▶ Problem details:
The expected answer is every line from the material below that has the word "blue".

►

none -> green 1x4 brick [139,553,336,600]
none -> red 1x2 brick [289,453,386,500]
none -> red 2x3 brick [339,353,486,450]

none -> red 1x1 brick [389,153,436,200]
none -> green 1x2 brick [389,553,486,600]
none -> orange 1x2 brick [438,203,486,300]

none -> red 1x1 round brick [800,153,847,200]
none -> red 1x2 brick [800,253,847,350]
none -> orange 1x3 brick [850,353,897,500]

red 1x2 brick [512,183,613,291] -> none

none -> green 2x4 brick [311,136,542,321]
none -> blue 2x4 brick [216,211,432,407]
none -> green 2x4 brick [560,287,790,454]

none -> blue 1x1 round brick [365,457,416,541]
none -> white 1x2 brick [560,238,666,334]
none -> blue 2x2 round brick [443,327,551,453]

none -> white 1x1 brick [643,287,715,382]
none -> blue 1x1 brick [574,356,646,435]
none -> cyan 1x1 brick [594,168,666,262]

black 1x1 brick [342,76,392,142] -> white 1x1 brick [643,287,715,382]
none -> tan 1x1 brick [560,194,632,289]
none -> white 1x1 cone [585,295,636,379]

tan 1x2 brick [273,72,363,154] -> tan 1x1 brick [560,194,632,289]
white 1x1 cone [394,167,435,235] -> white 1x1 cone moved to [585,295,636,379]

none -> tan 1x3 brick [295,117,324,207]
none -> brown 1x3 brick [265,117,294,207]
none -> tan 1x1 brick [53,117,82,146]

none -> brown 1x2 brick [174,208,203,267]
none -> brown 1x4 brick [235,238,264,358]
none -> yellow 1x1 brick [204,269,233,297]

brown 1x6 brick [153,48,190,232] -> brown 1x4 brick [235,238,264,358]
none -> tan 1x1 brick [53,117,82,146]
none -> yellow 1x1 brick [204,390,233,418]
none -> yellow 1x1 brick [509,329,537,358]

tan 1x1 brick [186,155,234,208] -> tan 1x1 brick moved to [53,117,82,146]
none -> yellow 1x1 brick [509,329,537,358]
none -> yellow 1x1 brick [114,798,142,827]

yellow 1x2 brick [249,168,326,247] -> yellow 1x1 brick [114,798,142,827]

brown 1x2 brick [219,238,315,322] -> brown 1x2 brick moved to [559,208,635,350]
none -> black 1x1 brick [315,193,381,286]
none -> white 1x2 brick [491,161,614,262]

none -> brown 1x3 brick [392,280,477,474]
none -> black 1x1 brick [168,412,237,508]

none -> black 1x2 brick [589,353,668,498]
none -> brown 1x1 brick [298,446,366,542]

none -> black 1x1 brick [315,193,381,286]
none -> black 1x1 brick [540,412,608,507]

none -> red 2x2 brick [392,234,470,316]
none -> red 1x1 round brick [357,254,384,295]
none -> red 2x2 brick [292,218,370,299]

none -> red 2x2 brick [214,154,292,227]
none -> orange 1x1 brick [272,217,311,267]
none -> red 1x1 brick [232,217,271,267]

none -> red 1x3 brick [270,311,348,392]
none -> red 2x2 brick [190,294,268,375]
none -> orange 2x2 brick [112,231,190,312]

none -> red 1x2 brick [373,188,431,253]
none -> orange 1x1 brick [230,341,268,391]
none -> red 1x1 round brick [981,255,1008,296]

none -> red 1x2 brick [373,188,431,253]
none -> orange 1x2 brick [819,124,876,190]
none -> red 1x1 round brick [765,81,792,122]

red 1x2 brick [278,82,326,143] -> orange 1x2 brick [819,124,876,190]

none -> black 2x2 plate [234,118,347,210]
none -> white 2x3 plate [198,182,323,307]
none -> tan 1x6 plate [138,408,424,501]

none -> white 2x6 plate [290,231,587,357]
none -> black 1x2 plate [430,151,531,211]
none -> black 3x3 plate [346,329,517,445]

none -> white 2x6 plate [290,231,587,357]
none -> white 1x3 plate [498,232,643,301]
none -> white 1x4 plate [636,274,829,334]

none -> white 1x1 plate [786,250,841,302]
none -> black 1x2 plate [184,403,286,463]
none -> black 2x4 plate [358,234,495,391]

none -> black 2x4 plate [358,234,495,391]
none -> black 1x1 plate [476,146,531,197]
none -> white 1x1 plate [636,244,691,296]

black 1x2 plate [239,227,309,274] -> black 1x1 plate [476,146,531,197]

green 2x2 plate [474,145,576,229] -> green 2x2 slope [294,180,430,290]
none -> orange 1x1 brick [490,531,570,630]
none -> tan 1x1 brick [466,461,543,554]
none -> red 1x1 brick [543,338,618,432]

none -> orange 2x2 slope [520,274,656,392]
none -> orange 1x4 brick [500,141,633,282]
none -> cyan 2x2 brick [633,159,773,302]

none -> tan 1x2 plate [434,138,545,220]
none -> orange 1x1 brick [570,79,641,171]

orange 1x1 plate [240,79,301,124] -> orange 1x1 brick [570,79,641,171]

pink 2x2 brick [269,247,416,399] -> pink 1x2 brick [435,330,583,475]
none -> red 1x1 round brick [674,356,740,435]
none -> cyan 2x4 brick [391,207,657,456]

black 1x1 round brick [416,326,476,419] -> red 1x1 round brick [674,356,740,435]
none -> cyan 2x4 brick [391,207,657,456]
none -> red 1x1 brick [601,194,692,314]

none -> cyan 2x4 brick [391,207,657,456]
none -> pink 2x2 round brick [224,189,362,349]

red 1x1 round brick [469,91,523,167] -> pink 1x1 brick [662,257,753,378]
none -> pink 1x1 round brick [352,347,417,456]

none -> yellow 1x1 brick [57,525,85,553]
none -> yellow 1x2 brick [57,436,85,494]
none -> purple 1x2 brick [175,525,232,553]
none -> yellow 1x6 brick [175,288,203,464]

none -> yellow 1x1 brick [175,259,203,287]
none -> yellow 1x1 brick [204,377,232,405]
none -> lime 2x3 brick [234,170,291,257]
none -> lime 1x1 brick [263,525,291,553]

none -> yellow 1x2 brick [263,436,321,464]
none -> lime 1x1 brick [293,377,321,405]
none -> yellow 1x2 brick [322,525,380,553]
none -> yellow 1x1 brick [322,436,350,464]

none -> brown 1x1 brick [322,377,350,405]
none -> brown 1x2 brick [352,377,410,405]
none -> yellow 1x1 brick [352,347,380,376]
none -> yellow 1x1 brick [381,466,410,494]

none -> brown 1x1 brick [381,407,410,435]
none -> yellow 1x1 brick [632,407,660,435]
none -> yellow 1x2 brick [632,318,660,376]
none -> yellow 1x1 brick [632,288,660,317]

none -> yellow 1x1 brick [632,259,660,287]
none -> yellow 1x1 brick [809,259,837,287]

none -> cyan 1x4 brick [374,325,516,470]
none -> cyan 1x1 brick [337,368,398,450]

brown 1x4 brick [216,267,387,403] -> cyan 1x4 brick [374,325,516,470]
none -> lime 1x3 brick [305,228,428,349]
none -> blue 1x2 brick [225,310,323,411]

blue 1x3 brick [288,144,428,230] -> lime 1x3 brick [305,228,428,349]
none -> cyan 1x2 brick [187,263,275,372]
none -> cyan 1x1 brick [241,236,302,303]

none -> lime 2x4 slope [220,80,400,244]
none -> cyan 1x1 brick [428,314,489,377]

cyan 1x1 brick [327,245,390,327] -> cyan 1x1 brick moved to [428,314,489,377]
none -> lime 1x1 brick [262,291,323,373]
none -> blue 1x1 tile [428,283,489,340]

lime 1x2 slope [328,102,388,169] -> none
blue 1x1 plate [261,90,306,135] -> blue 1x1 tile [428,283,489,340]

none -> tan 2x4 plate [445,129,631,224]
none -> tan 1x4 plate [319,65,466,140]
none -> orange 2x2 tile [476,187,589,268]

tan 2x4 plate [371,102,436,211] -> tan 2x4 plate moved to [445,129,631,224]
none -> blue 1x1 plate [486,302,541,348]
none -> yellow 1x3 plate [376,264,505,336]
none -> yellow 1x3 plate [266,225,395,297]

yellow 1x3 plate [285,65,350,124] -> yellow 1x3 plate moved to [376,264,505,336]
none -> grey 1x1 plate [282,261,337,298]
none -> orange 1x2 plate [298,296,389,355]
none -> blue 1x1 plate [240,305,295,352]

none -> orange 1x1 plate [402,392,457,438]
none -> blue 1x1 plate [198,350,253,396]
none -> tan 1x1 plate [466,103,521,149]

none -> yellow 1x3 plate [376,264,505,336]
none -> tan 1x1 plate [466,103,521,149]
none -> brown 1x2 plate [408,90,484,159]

◄

▶ Task answer:
none -> blue 2x4 brick [216,211,432,407]
none -> blue 1x1 round brick [365,457,416,541]
none -> blue 2x2 round brick [443,327,551,453]
none -> blue 1x1 brick [574,356,646,435]
none -> blue 1x2 brick [225,310,323,411]
blue 1x3 brick [288,144,428,230] -> lime 1x3 brick [305,228,428,349]
none -> blue 1x1 tile [428,283,489,340]
blue 1x1 plate [261,90,306,135] -> blue 1x1 tile [428,283,489,340]
none -> blue 1x1 plate [486,302,541,348]
none -> blue 1x1 plate [240,305,295,352]
none -> blue 1x1 plate [198,350,253,396]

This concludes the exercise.